• **Dataset excerpts**
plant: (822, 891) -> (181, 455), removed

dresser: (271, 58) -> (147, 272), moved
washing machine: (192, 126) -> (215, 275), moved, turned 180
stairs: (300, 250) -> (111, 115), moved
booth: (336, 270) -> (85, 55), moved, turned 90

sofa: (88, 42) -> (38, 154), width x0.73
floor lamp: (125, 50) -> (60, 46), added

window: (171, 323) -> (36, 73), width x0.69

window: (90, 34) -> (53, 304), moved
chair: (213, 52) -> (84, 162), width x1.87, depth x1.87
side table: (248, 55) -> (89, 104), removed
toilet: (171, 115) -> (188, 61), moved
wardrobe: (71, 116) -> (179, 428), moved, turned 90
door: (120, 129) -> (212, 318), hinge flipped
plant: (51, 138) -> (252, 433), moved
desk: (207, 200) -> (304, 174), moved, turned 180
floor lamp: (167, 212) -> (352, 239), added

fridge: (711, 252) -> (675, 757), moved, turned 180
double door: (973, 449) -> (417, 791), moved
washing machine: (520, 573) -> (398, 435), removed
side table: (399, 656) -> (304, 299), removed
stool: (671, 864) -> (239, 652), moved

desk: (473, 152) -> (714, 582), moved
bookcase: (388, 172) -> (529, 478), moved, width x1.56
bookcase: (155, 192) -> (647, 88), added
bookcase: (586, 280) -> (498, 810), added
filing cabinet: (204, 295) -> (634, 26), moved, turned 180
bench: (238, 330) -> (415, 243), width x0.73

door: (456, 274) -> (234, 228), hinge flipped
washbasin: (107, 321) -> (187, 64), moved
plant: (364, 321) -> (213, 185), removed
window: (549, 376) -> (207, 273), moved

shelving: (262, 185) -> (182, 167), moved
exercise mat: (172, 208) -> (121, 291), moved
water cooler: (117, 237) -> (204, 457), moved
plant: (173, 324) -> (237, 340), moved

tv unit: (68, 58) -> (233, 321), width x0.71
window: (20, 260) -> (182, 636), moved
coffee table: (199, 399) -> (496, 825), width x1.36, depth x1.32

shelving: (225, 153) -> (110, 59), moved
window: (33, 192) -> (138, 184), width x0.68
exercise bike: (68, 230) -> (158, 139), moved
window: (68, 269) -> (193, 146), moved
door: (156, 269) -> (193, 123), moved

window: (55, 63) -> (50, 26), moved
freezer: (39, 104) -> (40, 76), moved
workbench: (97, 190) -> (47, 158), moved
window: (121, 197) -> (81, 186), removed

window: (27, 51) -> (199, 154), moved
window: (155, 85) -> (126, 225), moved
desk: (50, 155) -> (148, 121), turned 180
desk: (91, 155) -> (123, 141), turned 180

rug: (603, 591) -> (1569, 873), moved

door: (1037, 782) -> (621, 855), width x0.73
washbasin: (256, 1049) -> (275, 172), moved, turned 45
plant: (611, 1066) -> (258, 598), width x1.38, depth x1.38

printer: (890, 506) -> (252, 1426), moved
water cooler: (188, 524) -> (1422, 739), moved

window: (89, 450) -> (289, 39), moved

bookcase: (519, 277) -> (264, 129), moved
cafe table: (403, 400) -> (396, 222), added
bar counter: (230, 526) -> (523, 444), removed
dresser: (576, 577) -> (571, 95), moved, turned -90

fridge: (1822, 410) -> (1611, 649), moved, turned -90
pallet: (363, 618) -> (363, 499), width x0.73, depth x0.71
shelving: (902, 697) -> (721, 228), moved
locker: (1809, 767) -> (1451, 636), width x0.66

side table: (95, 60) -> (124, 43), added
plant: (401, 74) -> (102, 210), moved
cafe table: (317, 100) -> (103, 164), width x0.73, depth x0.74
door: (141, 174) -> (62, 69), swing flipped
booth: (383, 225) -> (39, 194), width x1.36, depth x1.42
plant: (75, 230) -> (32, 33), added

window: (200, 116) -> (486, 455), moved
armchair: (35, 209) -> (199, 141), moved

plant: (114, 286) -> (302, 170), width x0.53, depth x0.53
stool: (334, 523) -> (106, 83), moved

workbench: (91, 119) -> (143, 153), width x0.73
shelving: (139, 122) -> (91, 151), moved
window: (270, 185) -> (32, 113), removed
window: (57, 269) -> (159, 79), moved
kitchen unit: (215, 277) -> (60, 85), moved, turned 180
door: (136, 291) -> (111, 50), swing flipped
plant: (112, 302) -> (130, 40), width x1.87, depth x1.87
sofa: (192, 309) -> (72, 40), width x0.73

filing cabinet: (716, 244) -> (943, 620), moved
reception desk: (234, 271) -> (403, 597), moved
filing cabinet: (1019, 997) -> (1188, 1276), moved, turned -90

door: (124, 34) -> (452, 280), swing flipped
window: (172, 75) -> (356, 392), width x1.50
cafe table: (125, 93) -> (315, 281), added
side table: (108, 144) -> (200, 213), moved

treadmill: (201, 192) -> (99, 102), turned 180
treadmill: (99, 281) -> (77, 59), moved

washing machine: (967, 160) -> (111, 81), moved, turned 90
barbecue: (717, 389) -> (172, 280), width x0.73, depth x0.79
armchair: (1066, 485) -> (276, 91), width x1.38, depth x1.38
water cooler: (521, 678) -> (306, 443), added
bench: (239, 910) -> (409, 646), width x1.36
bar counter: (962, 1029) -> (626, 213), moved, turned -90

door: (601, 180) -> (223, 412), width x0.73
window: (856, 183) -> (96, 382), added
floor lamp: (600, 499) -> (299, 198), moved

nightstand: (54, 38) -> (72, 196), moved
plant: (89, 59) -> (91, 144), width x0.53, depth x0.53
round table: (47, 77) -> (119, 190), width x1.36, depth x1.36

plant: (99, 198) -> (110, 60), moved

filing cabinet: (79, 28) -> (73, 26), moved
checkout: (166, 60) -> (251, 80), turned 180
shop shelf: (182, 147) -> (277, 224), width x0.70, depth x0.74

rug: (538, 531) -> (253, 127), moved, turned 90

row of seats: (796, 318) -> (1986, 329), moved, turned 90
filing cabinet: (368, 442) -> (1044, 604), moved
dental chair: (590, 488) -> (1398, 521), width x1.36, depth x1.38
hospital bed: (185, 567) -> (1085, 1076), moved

• **Work order**
Print every record exactly as it was given.

• **Reply**
plant: (822, 891) -> (181, 455), removed

dresser: (271, 58) -> (147, 272), moved
washing machine: (192, 126) -> (215, 275), moved, turned 180
stairs: (300, 250) -> (111, 115), moved
booth: (336, 270) -> (85, 55), moved, turned 90

sofa: (88, 42) -> (38, 154), width x0.73
floor lamp: (125, 50) -> (60, 46), added

window: (171, 323) -> (36, 73), width x0.69

window: (90, 34) -> (53, 304), moved
chair: (213, 52) -> (84, 162), width x1.87, depth x1.87
side table: (248, 55) -> (89, 104), removed
toilet: (171, 115) -> (188, 61), moved
wardrobe: (71, 116) -> (179, 428), moved, turned 90
door: (120, 129) -> (212, 318), hinge flipped
plant: (51, 138) -> (252, 433), moved
desk: (207, 200) -> (304, 174), moved, turned 180
floor lamp: (167, 212) -> (352, 239), added

fridge: (711, 252) -> (675, 757), moved, turned 180
double door: (973, 449) -> (417, 791), moved
washing machine: (520, 573) -> (398, 435), removed
side table: (399, 656) -> (304, 299), removed
stool: (671, 864) -> (239, 652), moved

desk: (473, 152) -> (714, 582), moved
bookcase: (388, 172) -> (529, 478), moved, width x1.56
bookcase: (155, 192) -> (647, 88), added
bookcase: (586, 280) -> (498, 810), added
filing cabinet: (204, 295) -> (634, 26), moved, turned 180
bench: (238, 330) -> (415, 243), width x0.73

door: (456, 274) -> (234, 228), hinge flipped
washbasin: (107, 321) -> (187, 64), moved
plant: (364, 321) -> (213, 185), removed
window: (549, 376) -> (207, 273), moved

shelving: (262, 185) -> (182, 167), moved
exercise mat: (172, 208) -> (121, 291), moved
water cooler: (117, 237) -> (204, 457), moved
plant: (173, 324) -> (237, 340), moved

tv unit: (68, 58) -> (233, 321), width x0.71
window: (20, 260) -> (182, 636), moved
coffee table: (199, 399) -> (496, 825), width x1.36, depth x1.32

shelving: (225, 153) -> (110, 59), moved
window: (33, 192) -> (138, 184), width x0.68
exercise bike: (68, 230) -> (158, 139), moved
window: (68, 269) -> (193, 146), moved
door: (156, 269) -> (193, 123), moved

window: (55, 63) -> (50, 26), moved
freezer: (39, 104) -> (40, 76), moved
workbench: (97, 190) -> (47, 158), moved
window: (121, 197) -> (81, 186), removed

window: (27, 51) -> (199, 154), moved
window: (155, 85) -> (126, 225), moved
desk: (50, 155) -> (148, 121), turned 180
desk: (91, 155) -> (123, 141), turned 180

rug: (603, 591) -> (1569, 873), moved

door: (1037, 782) -> (621, 855), width x0.73
washbasin: (256, 1049) -> (275, 172), moved, turned 45
plant: (611, 1066) -> (258, 598), width x1.38, depth x1.38

printer: (890, 506) -> (252, 1426), moved
water cooler: (188, 524) -> (1422, 739), moved

window: (89, 450) -> (289, 39), moved

bookcase: (519, 277) -> (264, 129), moved
cafe table: (403, 400) -> (396, 222), added
bar counter: (230, 526) -> (523, 444), removed
dresser: (576, 577) -> (571, 95), moved, turned -90

fridge: (1822, 410) -> (1611, 649), moved, turned -90
pallet: (363, 618) -> (363, 499), width x0.73, depth x0.71
shelving: (902, 697) -> (721, 228), moved
locker: (1809, 767) -> (1451, 636), width x0.66

side table: (95, 60) -> (124, 43), added
plant: (401, 74) -> (102, 210), moved
cafe table: (317, 100) -> (103, 164), width x0.73, depth x0.74
door: (141, 174) -> (62, 69), swing flipped
booth: (383, 225) -> (39, 194), width x1.36, depth x1.42
plant: (75, 230) -> (32, 33), added

window: (200, 116) -> (486, 455), moved
armchair: (35, 209) -> (199, 141), moved

plant: (114, 286) -> (302, 170), width x0.53, depth x0.53
stool: (334, 523) -> (106, 83), moved

workbench: (91, 119) -> (143, 153), width x0.73
shelving: (139, 122) -> (91, 151), moved
window: (270, 185) -> (32, 113), removed
window: (57, 269) -> (159, 79), moved
kitchen unit: (215, 277) -> (60, 85), moved, turned 180
door: (136, 291) -> (111, 50), swing flipped
plant: (112, 302) -> (130, 40), width x1.87, depth x1.87
sofa: (192, 309) -> (72, 40), width x0.73

filing cabinet: (716, 244) -> (943, 620), moved
reception desk: (234, 271) -> (403, 597), moved
filing cabinet: (1019, 997) -> (1188, 1276), moved, turned -90

door: (124, 34) -> (452, 280), swing flipped
window: (172, 75) -> (356, 392), width x1.50
cafe table: (125, 93) -> (315, 281), added
side table: (108, 144) -> (200, 213), moved

treadmill: (201, 192) -> (99, 102), turned 180
treadmill: (99, 281) -> (77, 59), moved

washing machine: (967, 160) -> (111, 81), moved, turned 90
barbecue: (717, 389) -> (172, 280), width x0.73, depth x0.79
armchair: (1066, 485) -> (276, 91), width x1.38, depth x1.38
water cooler: (521, 678) -> (306, 443), added
bench: (239, 910) -> (409, 646), width x1.36
bar counter: (962, 1029) -> (626, 213), moved, turned -90

door: (601, 180) -> (223, 412), width x0.73
window: (856, 183) -> (96, 382), added
floor lamp: (600, 499) -> (299, 198), moved

nightstand: (54, 38) -> (72, 196), moved
plant: (89, 59) -> (91, 144), width x0.53, depth x0.53
round table: (47, 77) -> (119, 190), width x1.36, depth x1.36

plant: (99, 198) -> (110, 60), moved

filing cabinet: (79, 28) -> (73, 26), moved
checkout: (166, 60) -> (251, 80), turned 180
shop shelf: (182, 147) -> (277, 224), width x0.70, depth x0.74

rug: (538, 531) -> (253, 127), moved, turned 90

row of seats: (796, 318) -> (1986, 329), moved, turned 90
filing cabinet: (368, 442) -> (1044, 604), moved
dental chair: (590, 488) -> (1398, 521), width x1.36, depth x1.38
hospital bed: (185, 567) -> (1085, 1076), moved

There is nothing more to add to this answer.